Give back every record verbatim, but not the pictures.

__Record extracts__:

* * * * *

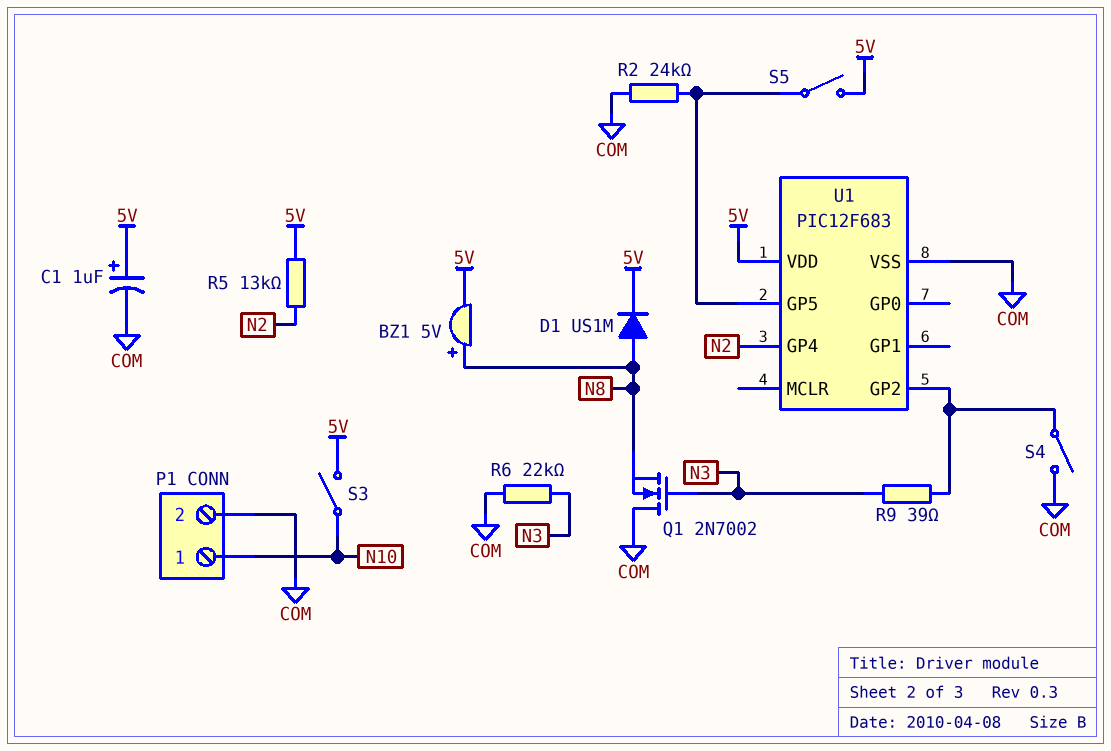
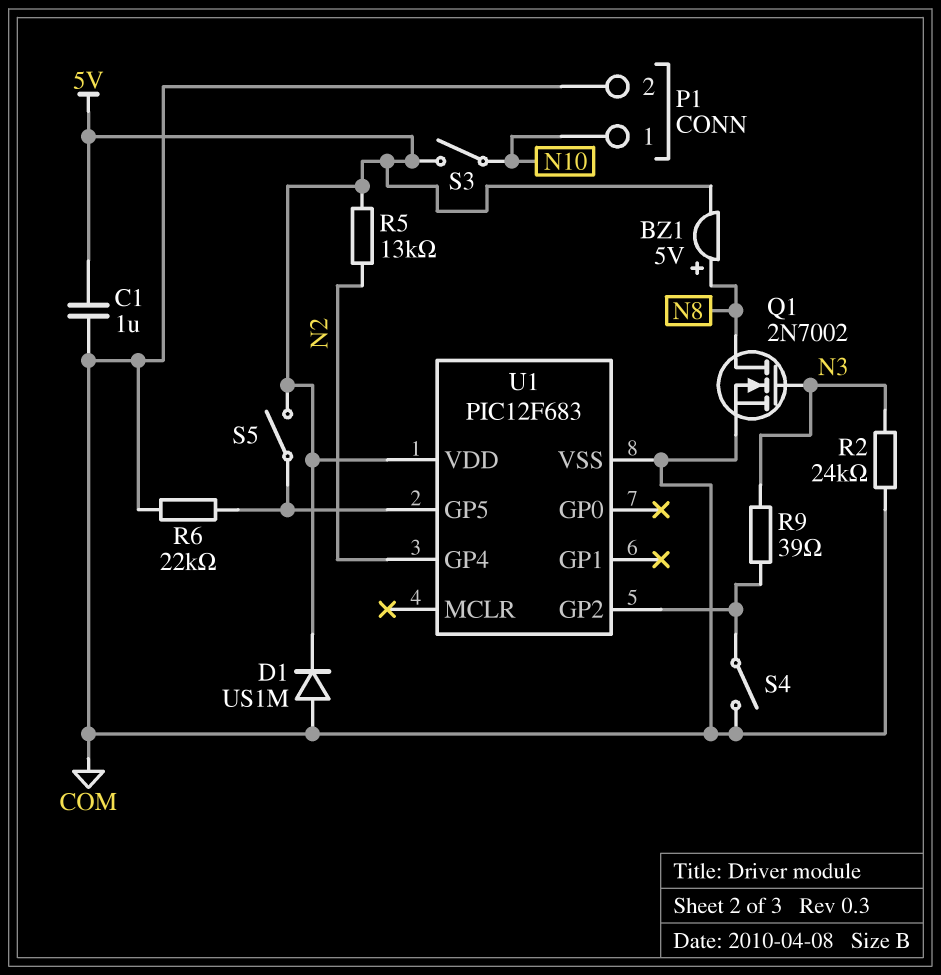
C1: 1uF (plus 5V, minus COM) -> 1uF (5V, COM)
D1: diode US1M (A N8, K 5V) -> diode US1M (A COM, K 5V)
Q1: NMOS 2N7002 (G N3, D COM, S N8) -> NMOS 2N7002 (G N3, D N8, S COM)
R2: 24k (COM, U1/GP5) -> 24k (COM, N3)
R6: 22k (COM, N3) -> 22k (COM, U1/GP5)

* * * * *

__Answer box__:
C1: 1uF (plus 5V, minus COM) -> 1uF (5V, COM)
D1: diode US1M (A N8, K 5V) -> diode US1M (A COM, K 5V)
Q1: NMOS 2N7002 (G N3, D COM, S N8) -> NMOS 2N7002 (G N3, D N8, S COM)
R2: 24k (COM, U1/GP5) -> 24k (COM, N3)
R6: 22k (COM, N3) -> 22k (COM, U1/GP5)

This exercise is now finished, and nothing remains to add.